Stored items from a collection
╔══
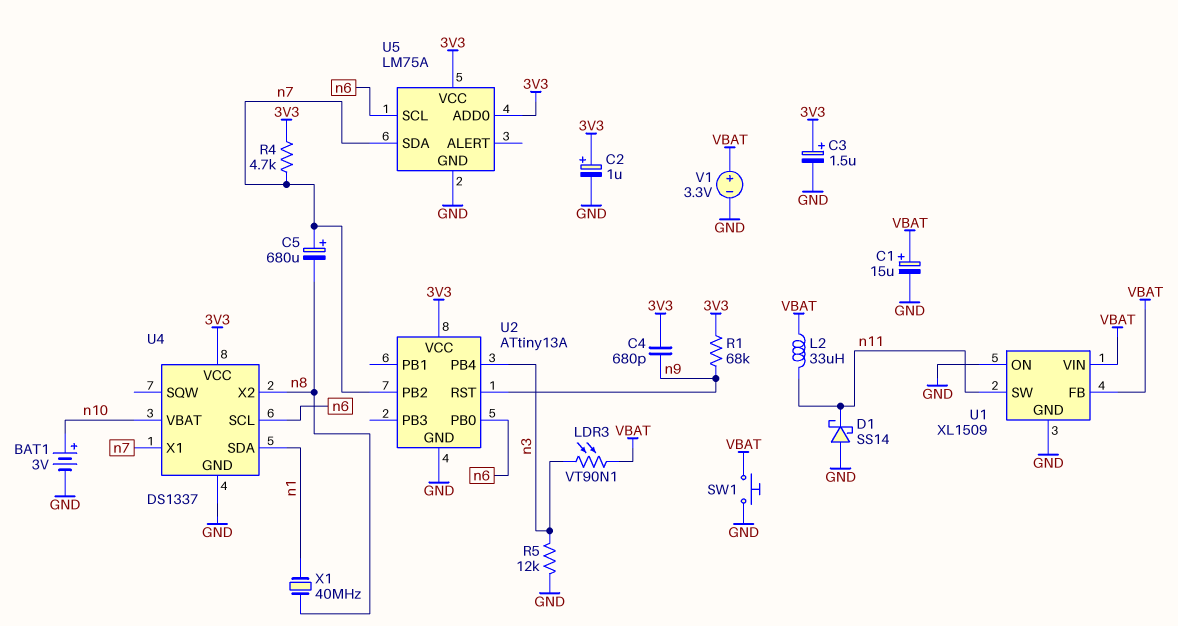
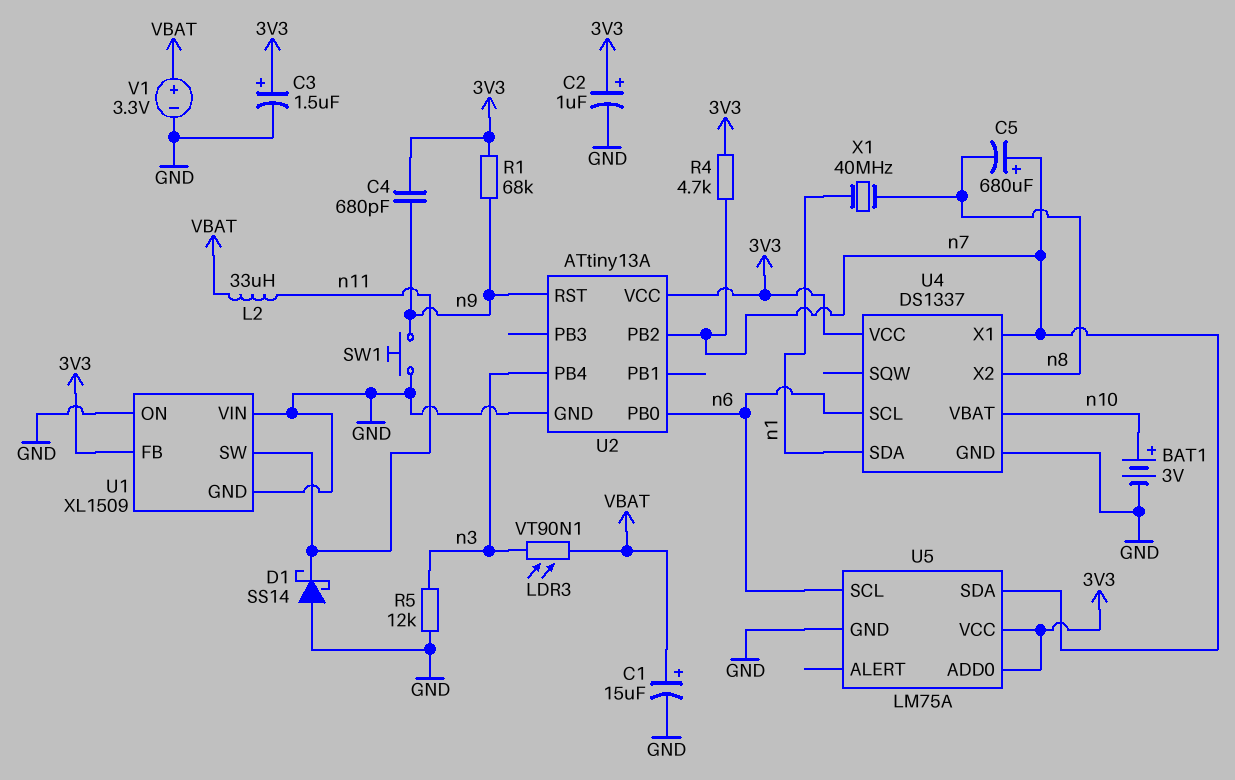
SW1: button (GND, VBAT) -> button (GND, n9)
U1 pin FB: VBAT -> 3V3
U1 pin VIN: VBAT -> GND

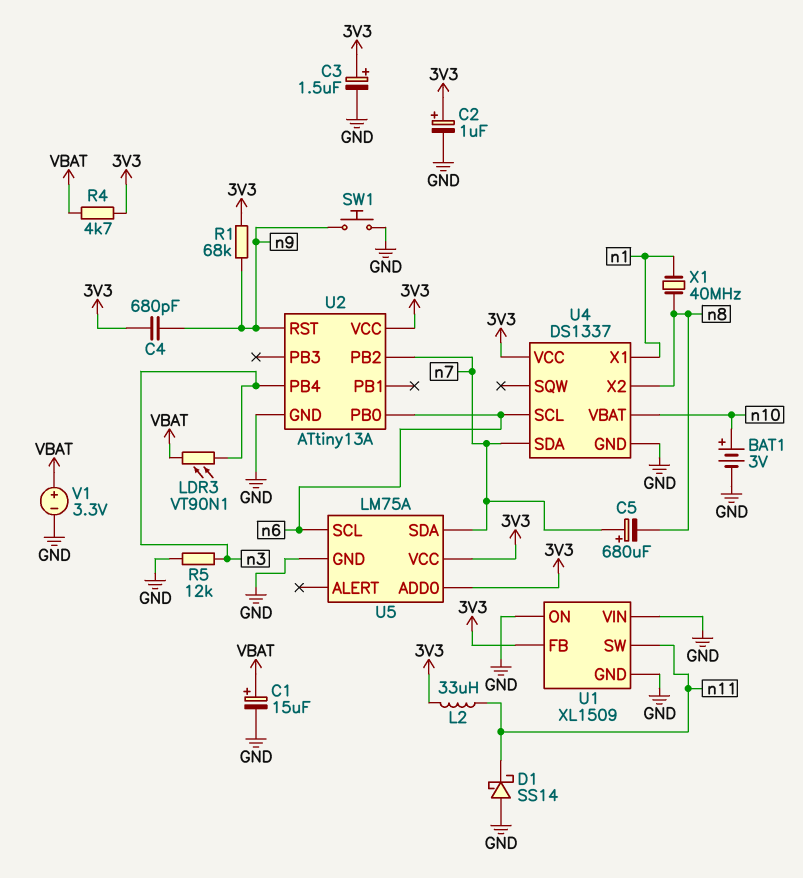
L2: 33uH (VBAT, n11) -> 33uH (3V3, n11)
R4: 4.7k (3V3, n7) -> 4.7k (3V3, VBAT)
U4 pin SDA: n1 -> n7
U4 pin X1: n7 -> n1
╚══
╔══
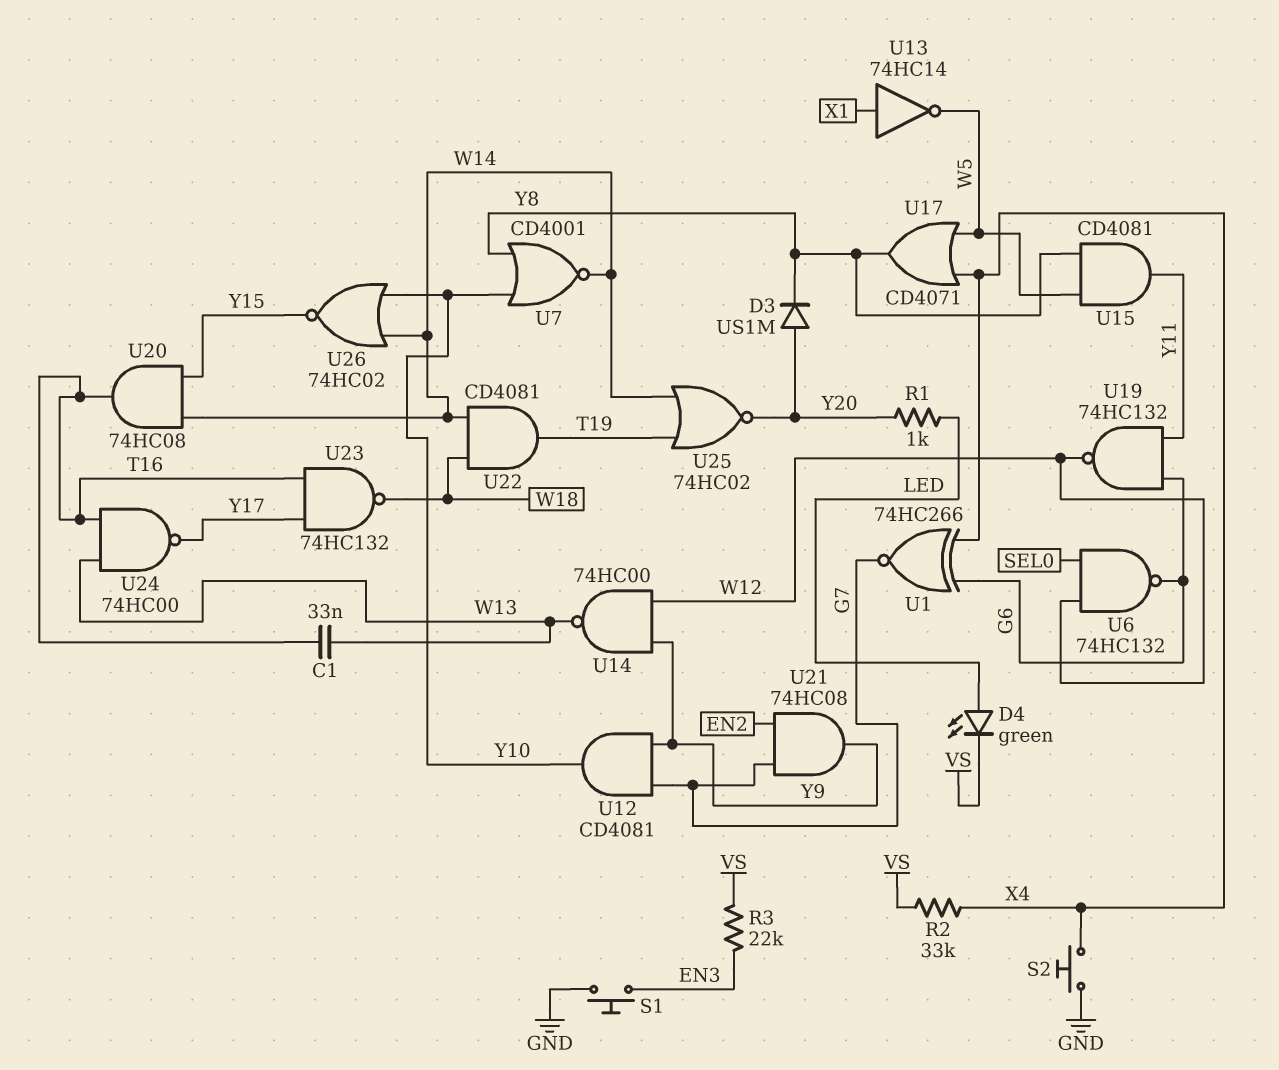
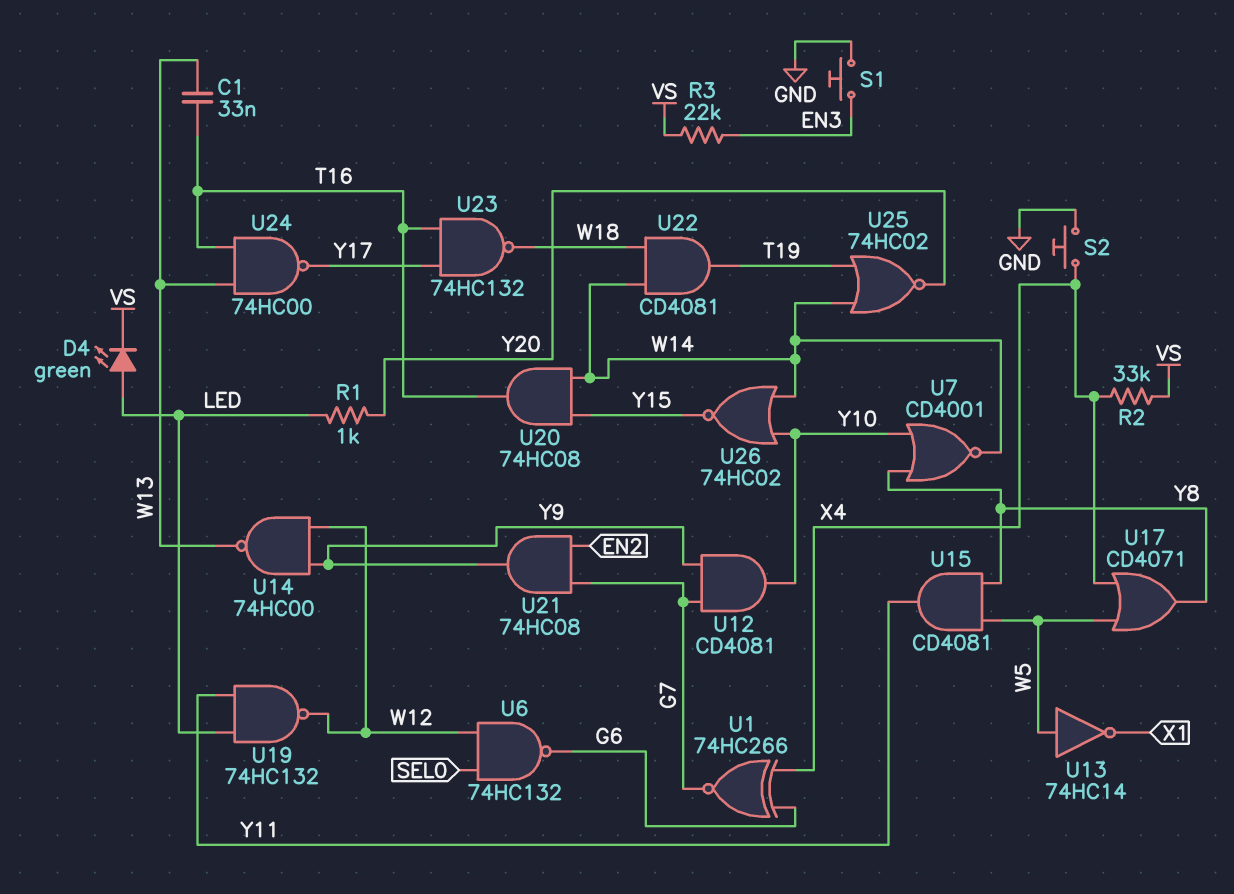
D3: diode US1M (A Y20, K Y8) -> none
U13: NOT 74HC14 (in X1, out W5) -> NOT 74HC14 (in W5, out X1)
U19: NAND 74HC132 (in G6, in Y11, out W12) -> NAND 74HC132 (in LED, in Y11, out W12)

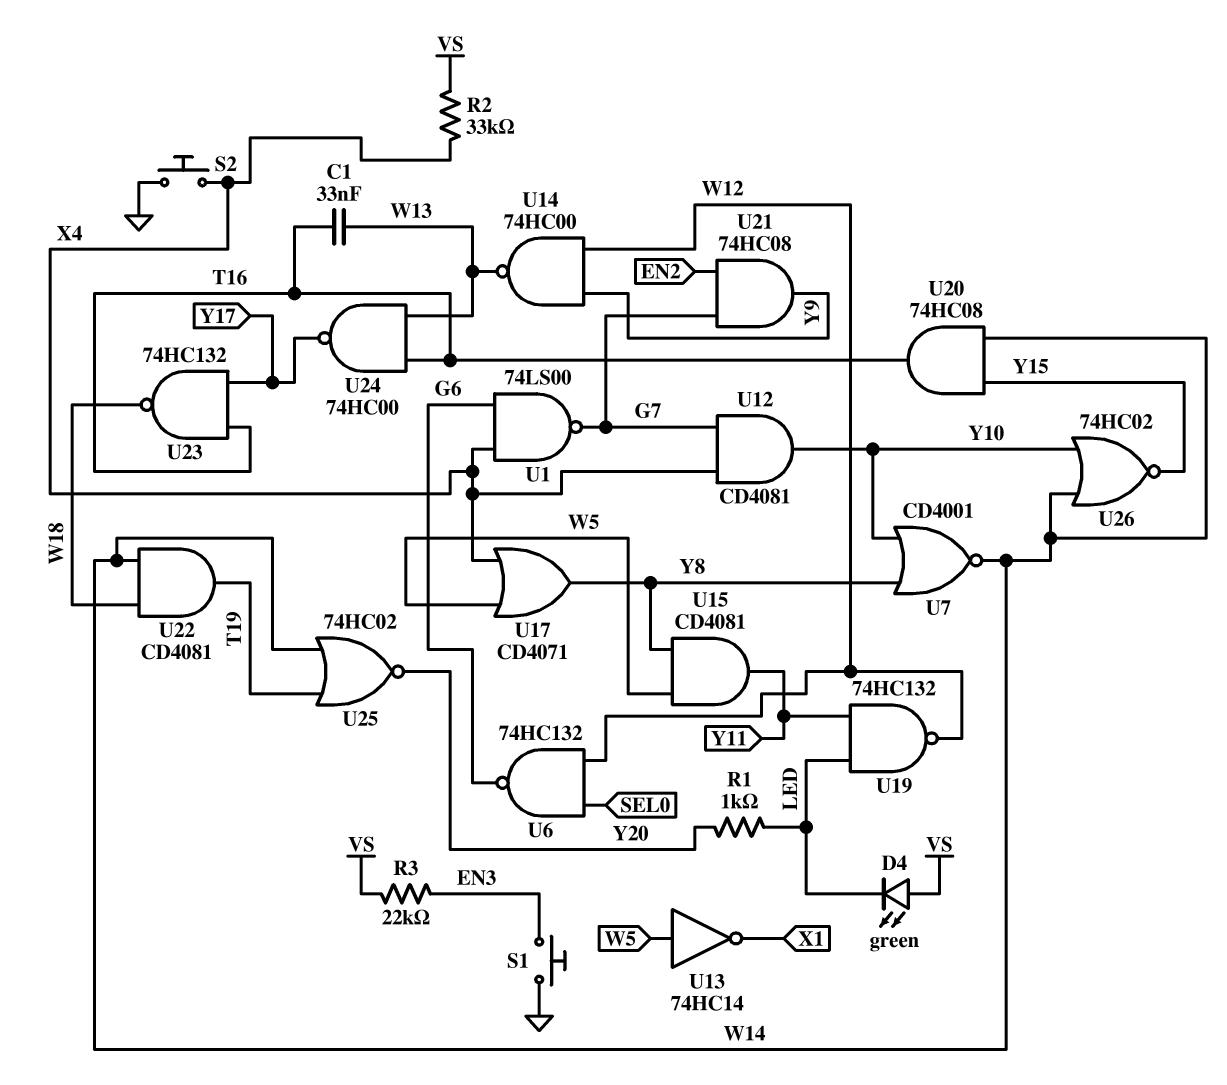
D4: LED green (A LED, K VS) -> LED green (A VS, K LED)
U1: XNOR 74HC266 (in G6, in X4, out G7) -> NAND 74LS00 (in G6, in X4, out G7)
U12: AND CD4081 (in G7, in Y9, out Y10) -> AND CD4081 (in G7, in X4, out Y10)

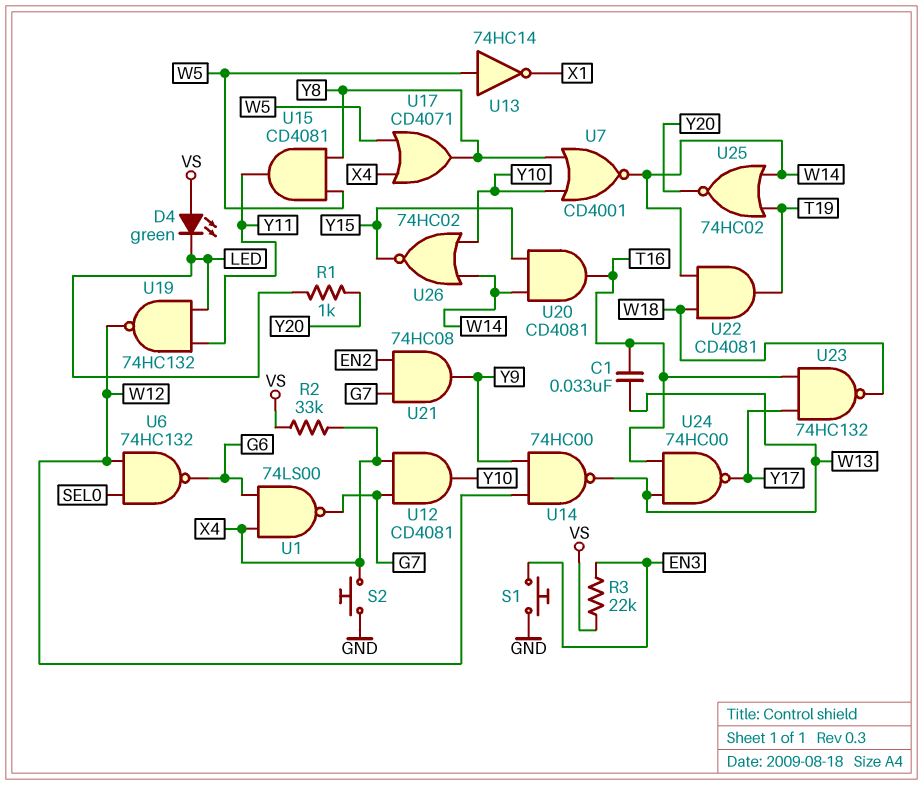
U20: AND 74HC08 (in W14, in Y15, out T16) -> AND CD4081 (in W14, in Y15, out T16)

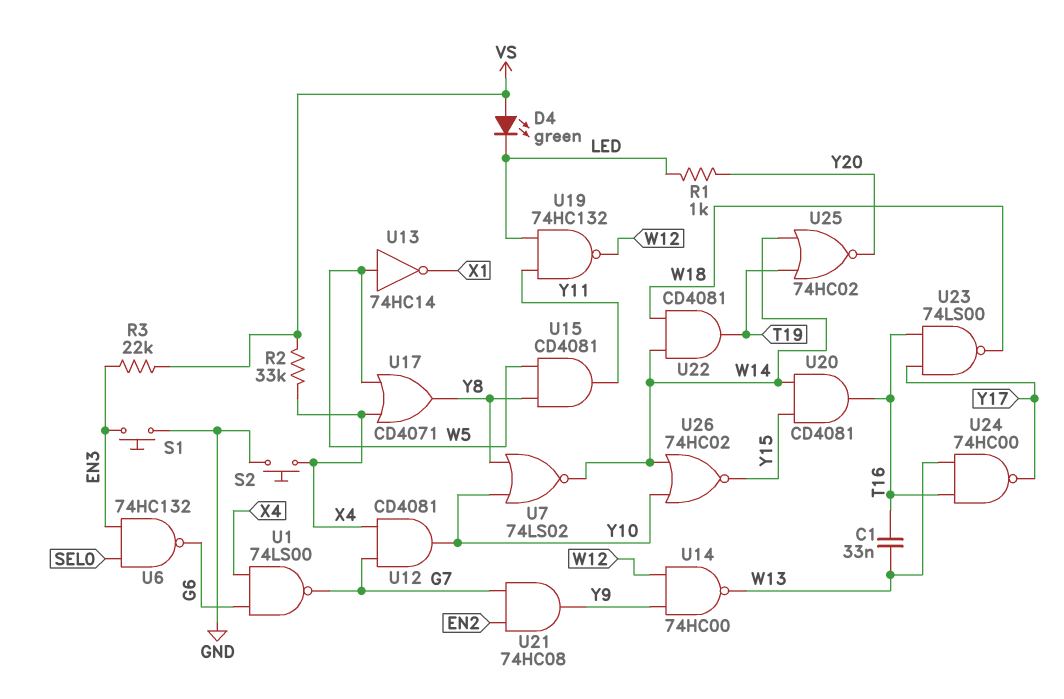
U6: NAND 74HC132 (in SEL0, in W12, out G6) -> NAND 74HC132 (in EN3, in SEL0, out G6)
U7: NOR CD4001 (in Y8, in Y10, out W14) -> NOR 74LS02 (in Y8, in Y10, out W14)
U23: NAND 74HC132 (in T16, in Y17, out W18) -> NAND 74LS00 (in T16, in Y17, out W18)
╚══
** Task item **
Nothing but the lines above, starting at the line that contains "SW1: button (GND, VBAT) -> button (GND, n9)" and ending at the line that contains "U4 pin X1: n7 -> n1", should be given again, exactly and without the pictures.

** Completed exercise **
SW1: button (GND, VBAT) -> button (GND, n9)
U1 pin FB: VBAT -> 3V3
U1 pin VIN: VBAT -> GND

L2: 33uH (VBAT, n11) -> 33uH (3V3, n11)
R4: 4.7k (3V3, n7) -> 4.7k (3V3, VBAT)
U4 pin SDA: n1 -> n7
U4 pin X1: n7 -> n1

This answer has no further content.